Instruction: Copy exactly, beginning with the line holding "building: [556,52,652,109] -> none" and ending with the final line of the data beneath this task; copy nothing else, and leave out every picture.

══ The records

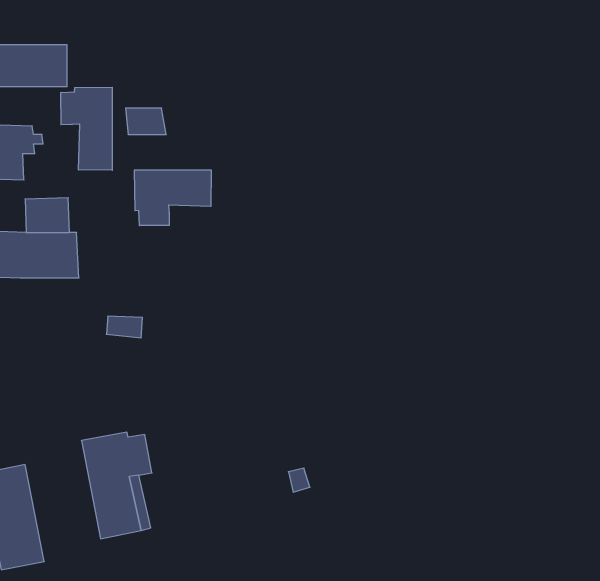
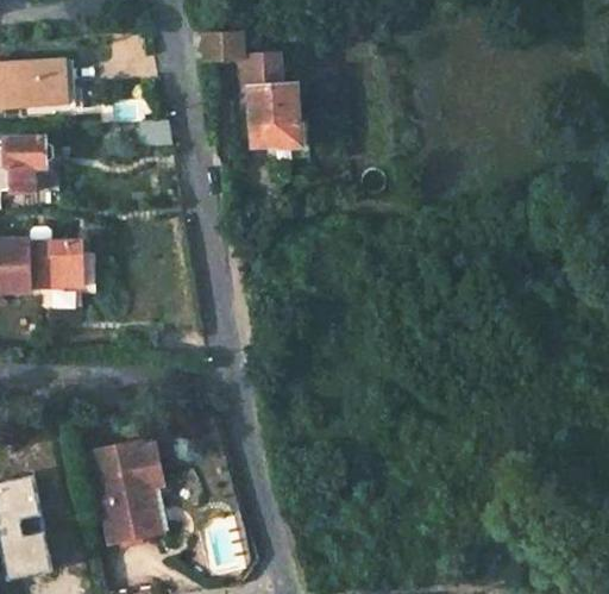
building: none -> [202,31,302,149]
building: [61,87,112,170] -> none
building: [135,170,211,226] -> none

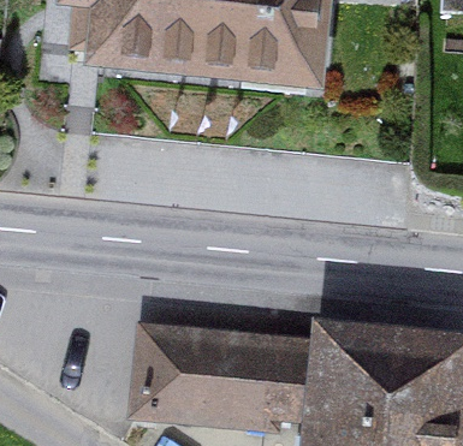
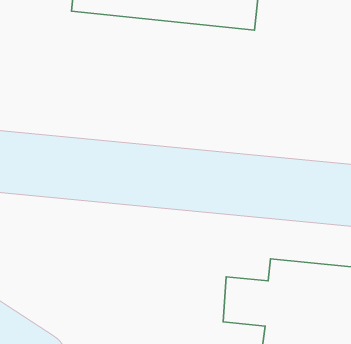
building: [140,334,279,424] -> none

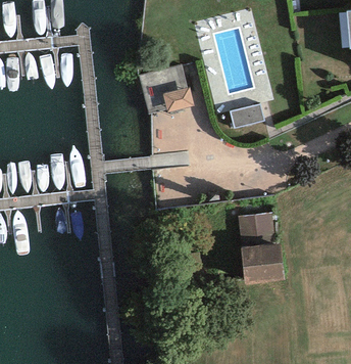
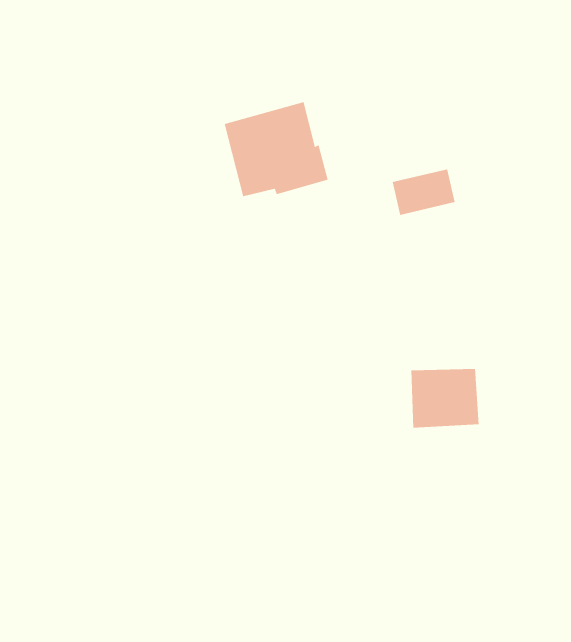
building: [241,241,283,281] -> none

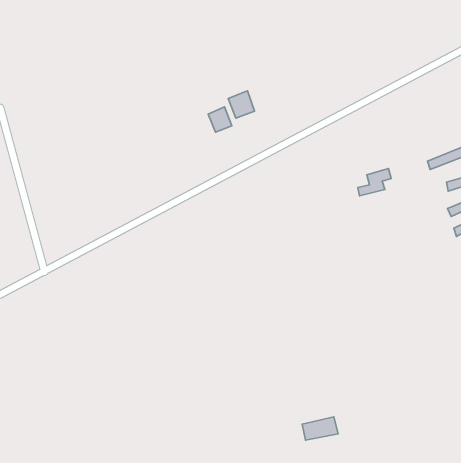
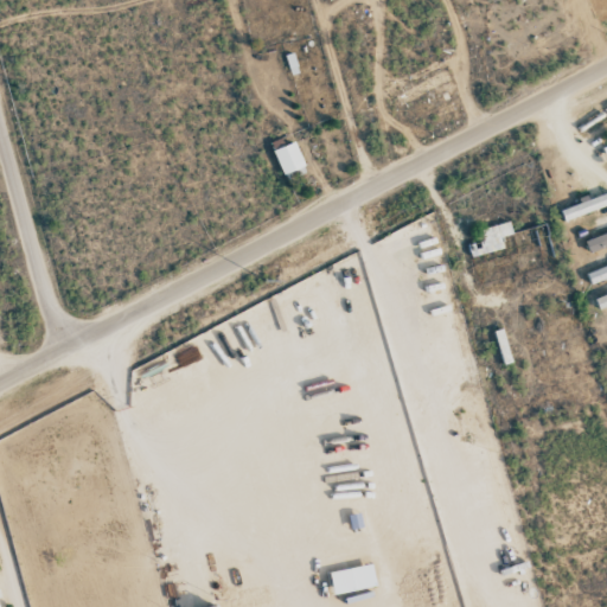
building: [228,91,254,118] -> none
building: [302,417,338,440] -> [331,563,378,594]

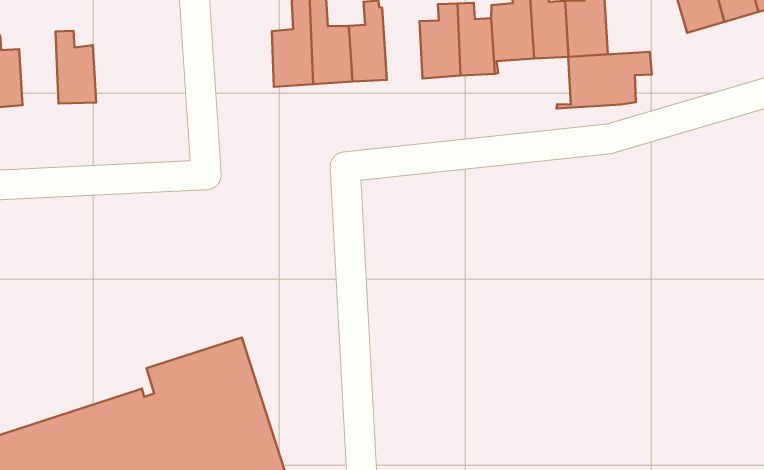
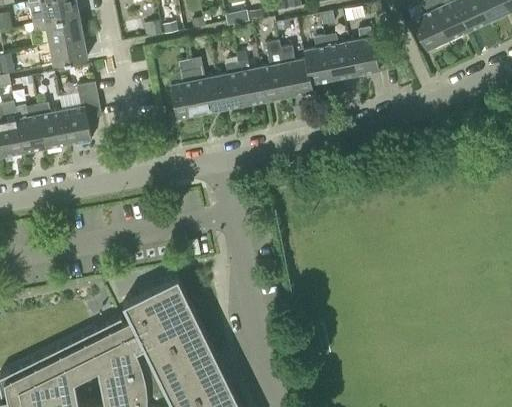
building: none -> [236,60,267,106]
building: none -> [61,82,102,145]
building: none -> [16,105,45,153]
building: [556,52,652,109] -> none

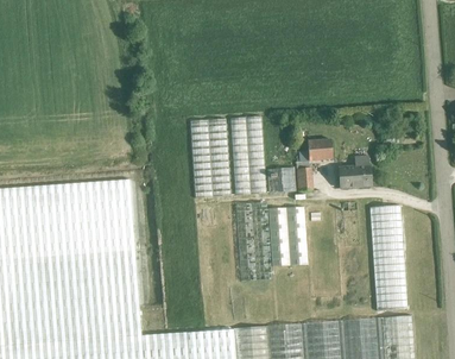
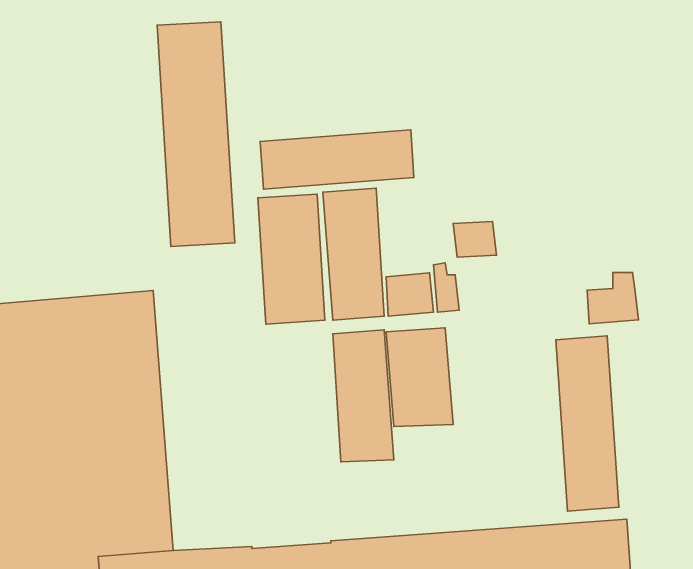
building: none -> [157,22,235,246]
building: none -> [260,130,414,189]
building: [339,157,369,188] -> [587,273,638,324]

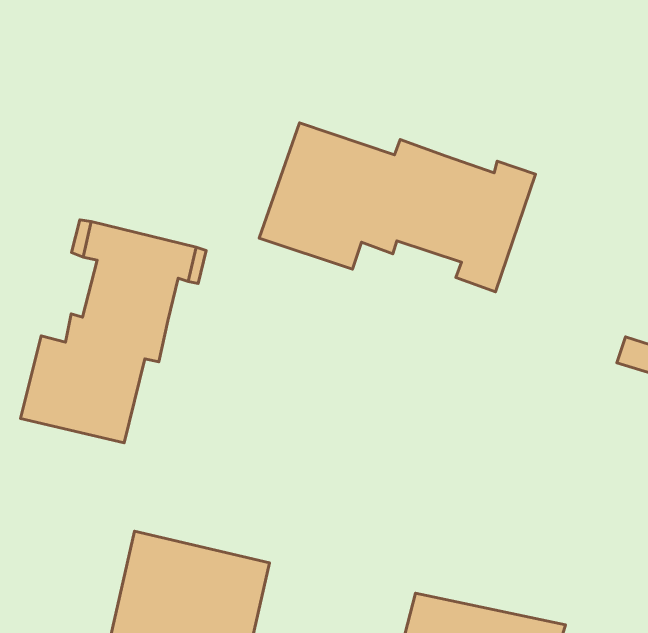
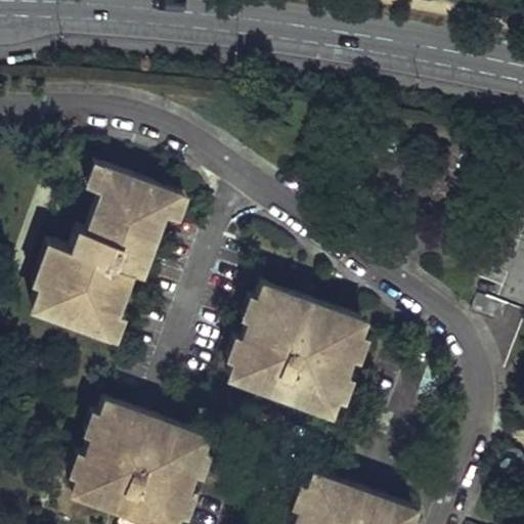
building: [259,123,536,292] -> none
building: none -> [225,285,358,411]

════

Answer box:
building: [556,52,652,109] -> none

building: none -> [157,22,235,246]
building: none -> [260,130,414,189]
building: [339,157,369,188] -> [587,273,638,324]

building: [259,123,536,292] -> none
building: none -> [225,285,358,411]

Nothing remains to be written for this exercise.